-------- Exercise data --------

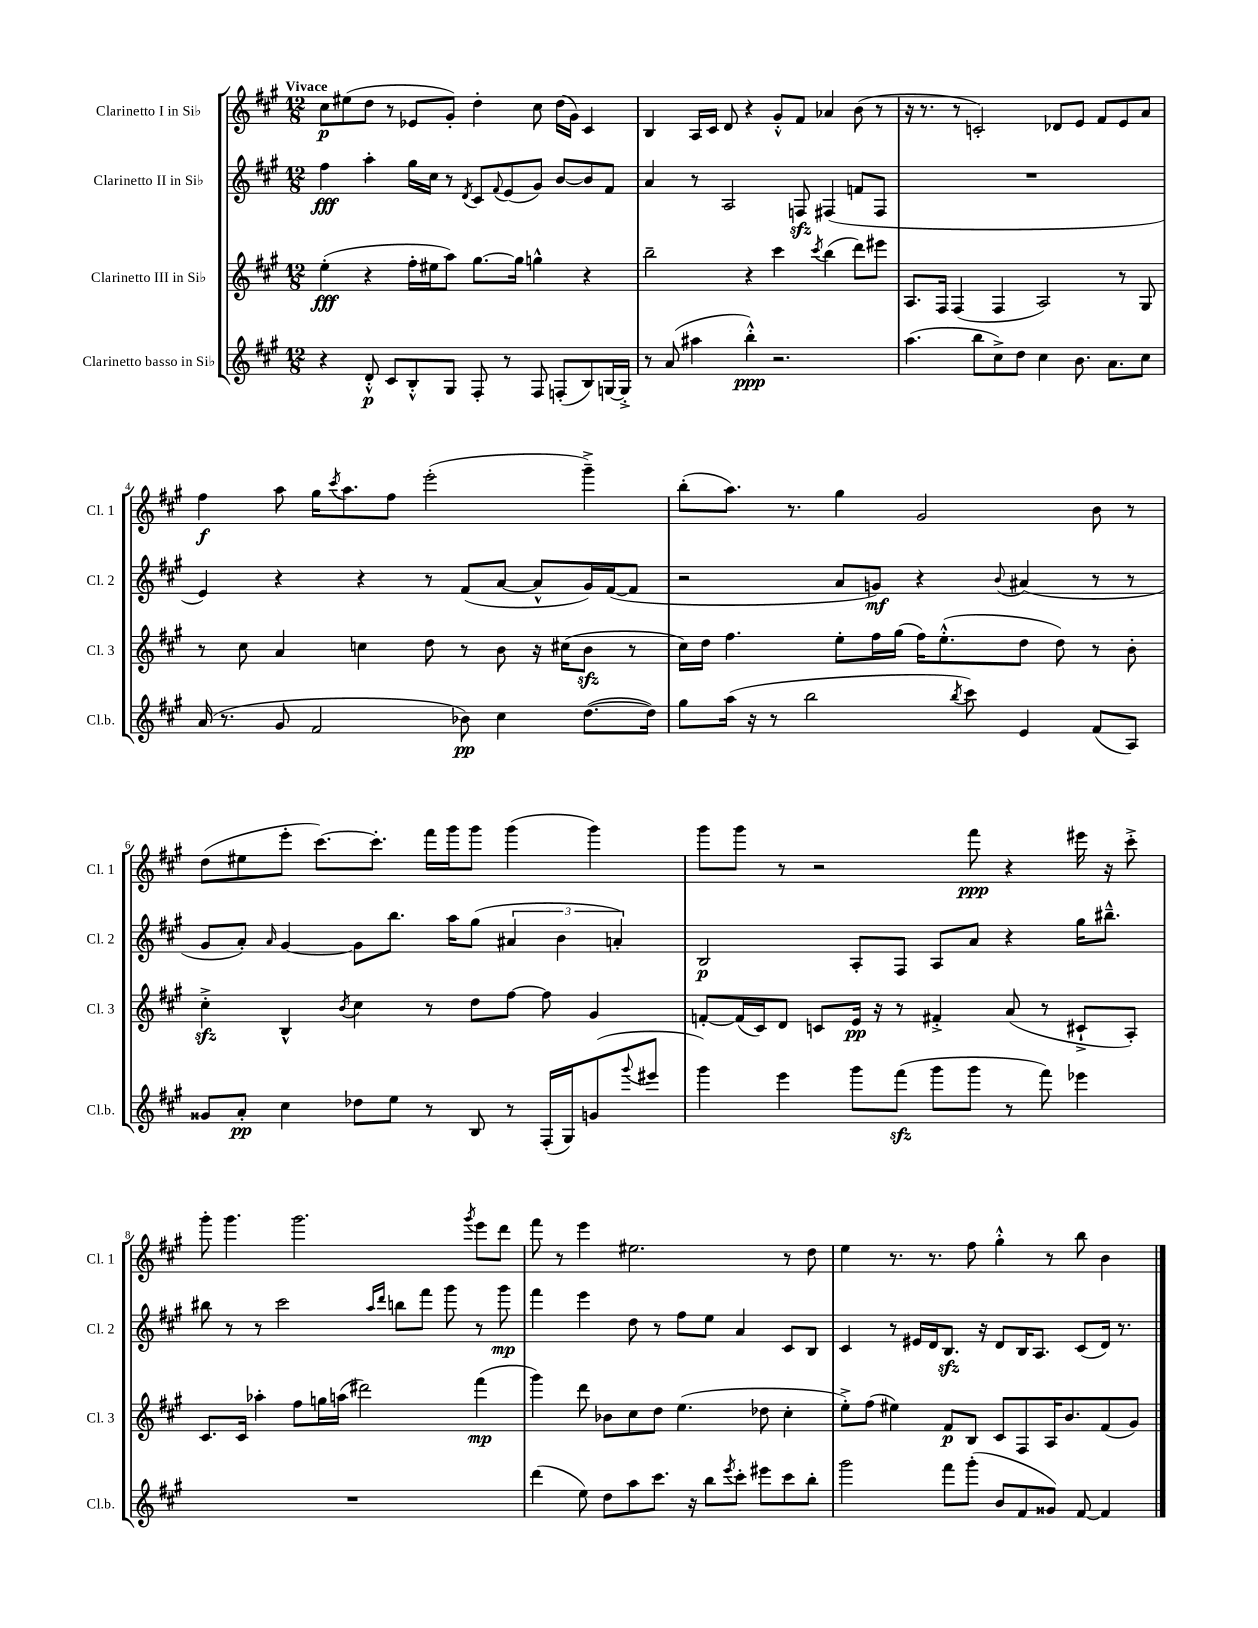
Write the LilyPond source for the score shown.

<<
\new StaffGroup <<
\new Staff = "s0" \with { instrumentName = "Clarinetto I in Sib" shortInstrumentName = "Cl. 1" } {
    \clef treble \key a \major \numericTimeSignature \time 12/8 \tempo "Vivace"
    cis''8\p eis''8( d''8 r8 ees'8 gis'8-.) d''4-. cis''8 d''16( gis'16) cis'4 |
    b4 a16 cis'16 d'8 r4 gis'8-.-^ fis'8 aes'4 b'8( r8 |
    r16 r8. r8 c'2-.) des'8 e'8 fis'8 e'8 a'8 |
    fis''4\f a''8 gis''16 \acciaccatura { cis'''8 } a''8. fis''8 e'''2-.( gis'''4--->) |
    b''8-.( a''8.) r8. gis''4 gis'2 b'8 r8 |
    d''8( eis''8 e'''8-. cis'''8.~) cis'''8.-. fis'''16 gis'''16 gis'''8 gis'''4( gis'''4) |
    gis'''8 gis'''8 r8 r2 fis'''8\ppp r4 eis'''16 r16 cis'''8-.-> |
    gis'''8-. gis'''4. gis'''2. \acciaccatura { gis'''8 } e'''8 d'''8 |
    fis'''8 r8 e'''4 eis''2. r8 d''8 |
    e''4 r8. r8. fis''8 gis''4-.-^ r8 b''8 b'4 \bar "|." |
}
\new Staff = "s1" \with { instrumentName = "Clarinetto II in Sib" shortInstrumentName = "Cl. 2" } {
    \clef treble \key a \major \numericTimeSignature \time 12/8
    fis''4\fff a''4-. gis''16 cis''16 r8 \acciaccatura { d'8 } cis'8 \appoggiatura { fis'8 } e'8( gis'8) b'8~ b'8 fis'8 |
    a'4 r8 a2 f8\sfz fis4( f'8 fis8 |
    R1. |
    e'4) r4 r4 r8 fis'8( a'8~ a'8-^ gis'16) fis'16~( fis'8 |
    r2 a'8 g'8\mf) r4 \appoggiatura { b'8 } ais'4( r8 r8 |
    gis'8 a'8-.) \grace { a'16 } gis'4~ gis'8 b''8. a''16 gis''8( \tuplet 3/2 { ais'4 b'4 a'4-.) } |
    b2\p a8-. fis8 a8 a'8 r4 gis''16 bis''8.---^ |
    bis''8 r8 r8 cis'''2 \grace { a''16 d'''16 } b''8 fis'''8 gis'''8 r8 gis'''8\mp |
    fis'''4 e'''4 d''8 r8 fis''8 e''8 a'4 cis'8 b8 |
    cis'4 r8 eis'16 d'16 b8.\sfz r16 d'8 b16 a8. cis'8( d'16) r8. \bar "|." |
}
\new Staff = "s2" \with { instrumentName = "Clarinetto III in Sib" shortInstrumentName = "Cl. 3" } {
    \clef treble \key a \major \numericTimeSignature \time 12/8
    e''4-.\fff( r4 fis''16-. eis''16 a''8) gis''8.~ gis''16 g''4-^ r4 |
    b''2-- r4 cis'''4 \acciaccatura { cis'''8 } b''4( d'''8) eis'''8 |
    a8. fis16 fis4( fis4 a2) r8 gis8 |
    r8 cis''8 a'4 c''4 d''8 r8 b'8 r16 cis''16( b'8\sfz r8 |
    cis''16) d''16 fis''4. e''8-. fis''16 gis''16( fis''16) e''8.-.-^( d''8 d''8) r8 b'8-. |
    cis''4-.->\sfz b4-^ \acciaccatura { b'8 } cis''4 r8 d''8 fis''8~ fis''8 gis'4 |
    f'8~-. f'16( cis'16) d'8 c'8 e'16\pp r16 r8 fis'4-.-> a'8( r8 cis'8-!-> a8-.) |
    cis'8. cis'16 aes''4-. fis''8 g''16 a''16( dis'''2) fis'''4\mp( |
    gis'''4) d'''8 bes'8 cis''8 d''8 e''4.( des''8 cis''4-. |
    e''8-.->) fis''8( eis''4) fis'8\p b8 cis'8 fis8 a16 b'8. fis'8( gis'8) \bar "|." |
}
\new Staff = "s3" \with { instrumentName = "Clarinetto basso in Sib" shortInstrumentName = "Cl.b." } {
    \clef treble \key a \major \numericTimeSignature \time 12/8
    r4 d'8-.-^\p cis'8 b8-.-^ gis8 fis8-. r8 fis8 f8-.( b8) g16~ g16-.-> |
    r8 a'8( ais''4 b''4-.-^\ppp) r2. |
    a''4.( b''8 cis''8->) d''8 cis''4 b'8. a'8. cis''8 |
    a'16( r8. gis'8 fis'2 bes'8\pp) cis''4 d''8.~( d''16) |
    gis''8 a''16( r16 r8 b''2 \acciaccatura { b''8 } cis'''8) e'4 fis'8( a8) |
    gisis'8 a'8-.\pp cis''4 des''8 e''8 r8 b8 r8 fis16-.( gis16) g'8( \appoggiatura { gis'''8 } eis'''8 |
    gis'''4) e'''4 gis'''8 fis'''8\sfz( gis'''8 gis'''8 r8 fis'''8) ees'''4 |
    R1. |
    d'''4( e''8) d''8 a''8 cis'''8. r16 b''8 \acciaccatura { e'''8 } cis'''8-. eis'''8 cis'''8 b''8-. |
    gis'''2 fis'''8 gis'''8-.( b'8 fis'8 gisis'8) fis'8~ fis'4 \bar "|." |
}
>>
>>
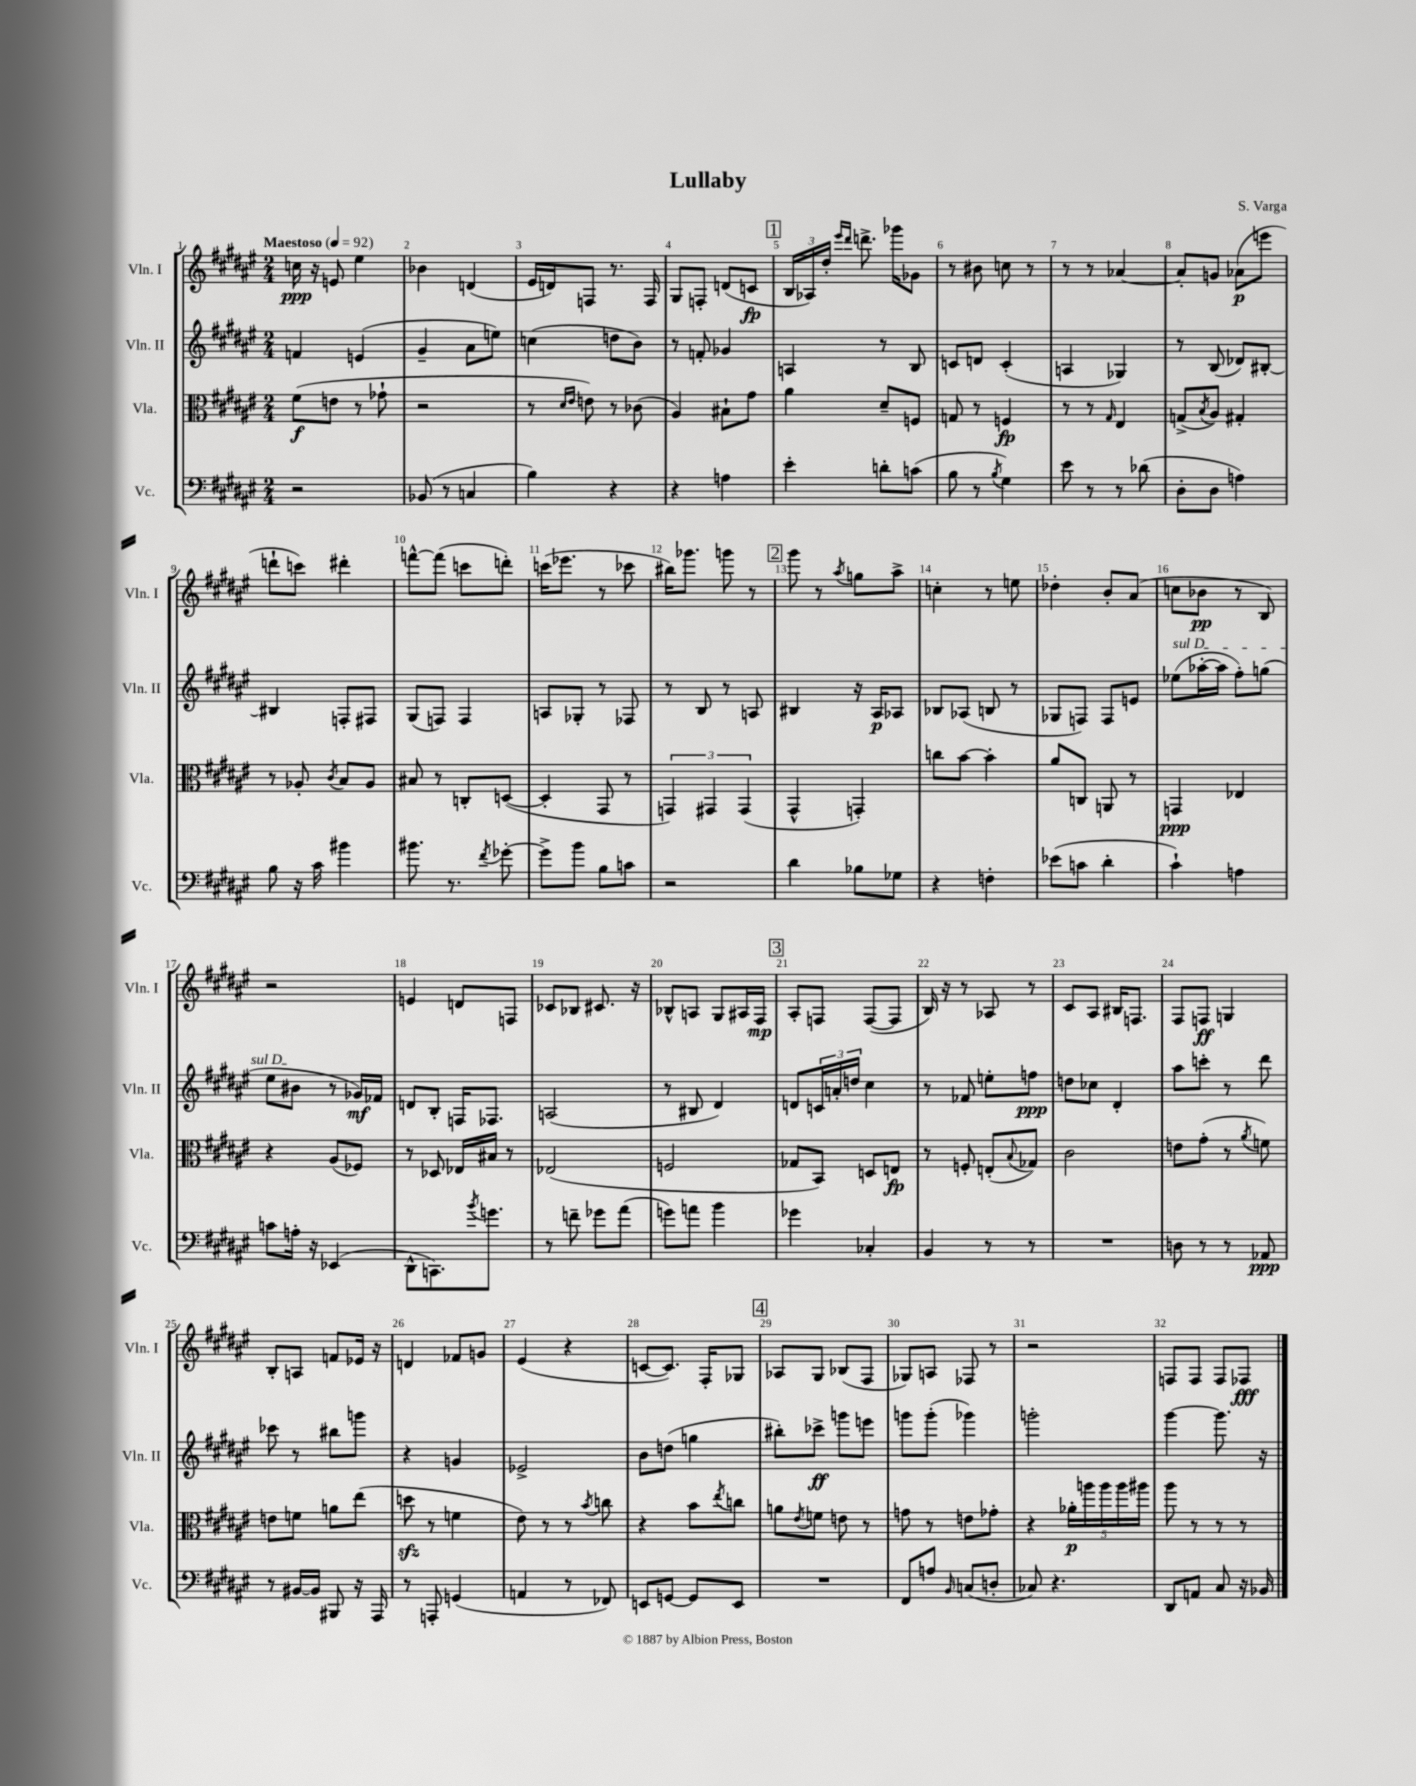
\header { title = "Lullaby" composer = "S. Varga" }
<<
\new StaffGroup <<
\new Staff = "s0" \with { instrumentName = "Vln. I" shortInstrumentName = "Vln. I" } {
    \clef treble \key fis \major \numericTimeSignature \time 2/4 \tempo "Maestoso" 4 = 92
    c''16\ppp r16 e'8 eis''4 |
    bes'4 d'4( |
    eis'16 d'16) f8 r8. f16 |
    gis8 f8-. d'8( c'8\fp |
    \mark \markup { \box "1" } \tuplet 3/2 { b16 aes16) dis''16-. } \grace { eis'''16 dis'''16 } d'''8.-> ges'''16 ges'8 |
    r8 bis'8 c''8 r8 |
    r8 r8 aes'4~ |
    aes'8-. g'8 aes'8\p( e'''8 |
    d'''8-! c'''8) dis'''4-. |
    f'''8~-^ f'''8( c'''8 d'''8-.) |
    c'''16( ees'''8. r8 ces'''8 |
    bis''16) ges'''8. g'''8 r8 |
    \mark \markup { \box "2" } gis'''8 r8 \acciaccatura { ais''8 } g''8 ais''8-> |
    c''4-. r8 e''8 |
    des''4-. b'8-. ais'8( |
    c''8 bes'8\pp r8 b8) |
    r2 |
    e'4 d'8 f8 |
    ces'8 bes8 cis'8. r16 |
    bes8-^ a8 gis8 ais16 fis16\mp |
    \mark \markup { \box "3" } ais8-. f8 f8~( f8 |
    b16) r16 r8 aes8 r8 |
    cis'8 ais8 bis16 f8. |
    fis8 f8\ff g4 |
    b8-. a8 f'8 ees'16 r16 |
    d'4 fes'8 g'8 |
    eis'4( r4 |
    c'8~ c'8.) fis16-. ges8 |
    \mark \markup { \box "4" } aes8 gis8 bes8( fis8 |
    ges8) a8 fes8 r8 |
    r2 |
    f8 f8 f8 fes8\fff \bar "|." |
}
\new Staff = "s1" \with { instrumentName = "Vln. II" shortInstrumentName = "Vln. II" } {
    \clef treble \key fis \major \numericTimeSignature \time 2/4
    f'4 e'4( |
    gis'4-- ais'8 e''8) |
    c''4( d''8 b'8) |
    r8 f'8-. ges'4 |
    \mark \markup { \box "1" } a4 r8 b8 |
    c'8 d'8 c'4-.( |
    a4 ges4) |
    r8 b8( des'8) bis8~-. |
    bis4 f8-. fis8 |
    gis8( f8) f4 |
    a8 ges8-. r8 fes8 |
    r8 b8 r8 a8 |
    \mark \markup { \box "2" } bis4 r16 ais16\p aes8 |
    bes8 aes8( b8 r8 |
    ges8 f8) f8 e'8 |
    \once \override TextSpanner.bound-details.left.text = \markup { \italic "sul D" } ees''8\startTextSpan( aes''16~-. aes''16 fis''8-.) g''8( |
    eis''8 bis'8\stopTextSpan r8 ges'16\mf) fes'16 |
    d'8 b8-. f16 fes8. |
    a2( |
    r8 bis8 dis'4) |
    \mark \markup { \box "3" } d'8 \tuplet 3/2 { c'16 a'16-. d''16 } cis''4 |
    r8 fes'8 e''8-. f''8\ppp |
    d''8 ces''8 dis'4-. |
    ais''8 c'''8-. r8 dis'''8 |
    ces'''8 r8 bis''8 g'''8 |
    r4 g'4 |
    ees'2-> |
    b'8 d''8( g''4 |
    \mark \markup { \box "4" } bis''8-.) ces'''8->\ff g'''8 e'''8 |
    g'''8 g'''8-.( ges'''4) |
    g'''2-. |
    gis'''4~ gis'''8. r16 \bar "|." |
}
\new Staff = "s2" \with { instrumentName = "Vla." shortInstrumentName = "Vla." } {
    \clef alto \key fis \major \numericTimeSignature \time 2/4
    fis'8\f( e'8 r8 ges'8-! |
    r2 |
    r8 \grace { dis'16 eis'16 } e'8) r8 ces'8( |
    ais4) bis8-! gis'8 |
    \mark \markup { \box "1" } ais'4 dis'8-- f8 |
    g8 r8 f4\fp |
    r8 r8 \grace { gis16 } eis4 |
    g8->( \acciaccatura { b8 } ais8) gis4-. |
    r8 aes8-. \acciaccatura { cis'8 } b8 aes8 |
    bis8 r8 c8-. d8~( |
    d4-. gis,8 r8 |
    \tuplet 3/2 { g,4) gis,4 gis,4( } |
    \mark \markup { \box "2" } gis,4-^ g,4-.) |
    c''8 b'8~ b'4-. |
    ais'8 c8 a,8 r8 |
    g,4\ppp ees4 |
    r4 ais8( fes8) |
    r8 des8 ees16 bis16 r8 |
    ees2( |
    f2 |
    \mark \markup { \box "3" } ges8 b,8) d8 e8\fp |
    r8 f8-. e8-.( \appoggiatura { b8 } ges8) |
    cis'2 |
    e'8 gis'8-.( r8 \acciaccatura { ais'8 } f'8) |
    e'8 f'8 a'8 eis''8( |
    d''8\sfz r8 f'4 |
    eis'8) r8 r8 \acciaccatura { b'8 } c''8 |
    r4 b'8 \acciaccatura { eis''8 } c''8 |
    \mark \markup { \box "4" } a'8 \acciaccatura { eis'8 } f'8 e'8 r8 |
    g'8 r8 e'8 ges'8-. |
    r4 \tuplet 5/4 { aes'16-.\p a''16 a''16 a''16 ais''16 } |
    ais''8 r8 r8 r8 \bar "|." |
}
\new Staff = "s3" \with { instrumentName = "Vc." shortInstrumentName = "Vc." } {
    \clef bass \key fis \major \numericTimeSignature \time 2/4
    r2 |
    bes,8( r8 c4 |
    b4) r4 |
    r4 a4 |
    \mark \markup { \box "1" } eis'4-. d'8-. c'8( |
    b8 r8 \acciaccatura { b8 } gis4) |
    eis'8 r8 r8 des'8( |
    dis8-. dis8 a4) |
    b8 r16 cis'16 bis'4 |
    bis'8. r8. \acciaccatura { fis'8 } ges'8~-. |
    ges'8-> b'8 b8 c'8 |
    r2 |
    \mark \markup { \box "2" } dis'4 bes8 ges8 |
    r4 f4-. |
    ees'8( c'8 dis'4-. |
    cis'4-!) a4 |
    c'8 a16-. r16 ees,4( |
    dis,8-^ c,8.) \acciaccatura { b'8 } g'8. |
    r8 f'8-- ges'8 ais'8( |
    g'8) a'8 b'4 |
    \mark \markup { \box "3" } ges'4 ces4-. |
    b,4 r8 r8 |
    R2 |
    d8 r8 r8 aes,8\ppp |
    r8 bis,16~ bis,16 bis,,8 r16 ais,,16 |
    r8 a,,8-. g,4( |
    a,4 r8 fes,8) |
    e,8 g,8~ g,8 e,8 |
    \mark \markup { \box "4" } R2 |
    fis,8 a8 \grace { b,16 } c8( d8-. |
    ces8) r4. |
    dis,8 a,8 cis8 r16 bes,16 \bar "|." |
}
>>
>>
\layout { \context { \Score \override BarNumber.break-visibility = ##(#f #t #t) barNumberVisibility = #all-bar-numbers-visible } }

--------

### [Task to complete]
Which lines in the dataset entries above contain the string "gisis"? Return each one in full.

### [Task output]
    gisis'8 a'8-.\pp cis''4 des''8 e''8 r8 b8 r8 fis16-.( gis16) g'8( \appoggiatura { gis'''8 } eis'''8 |
    gis'''2 fis'''8 gis'''8-.( b'8 fis'8 gisis'8) fis'8~ fis'4 \bar "|." |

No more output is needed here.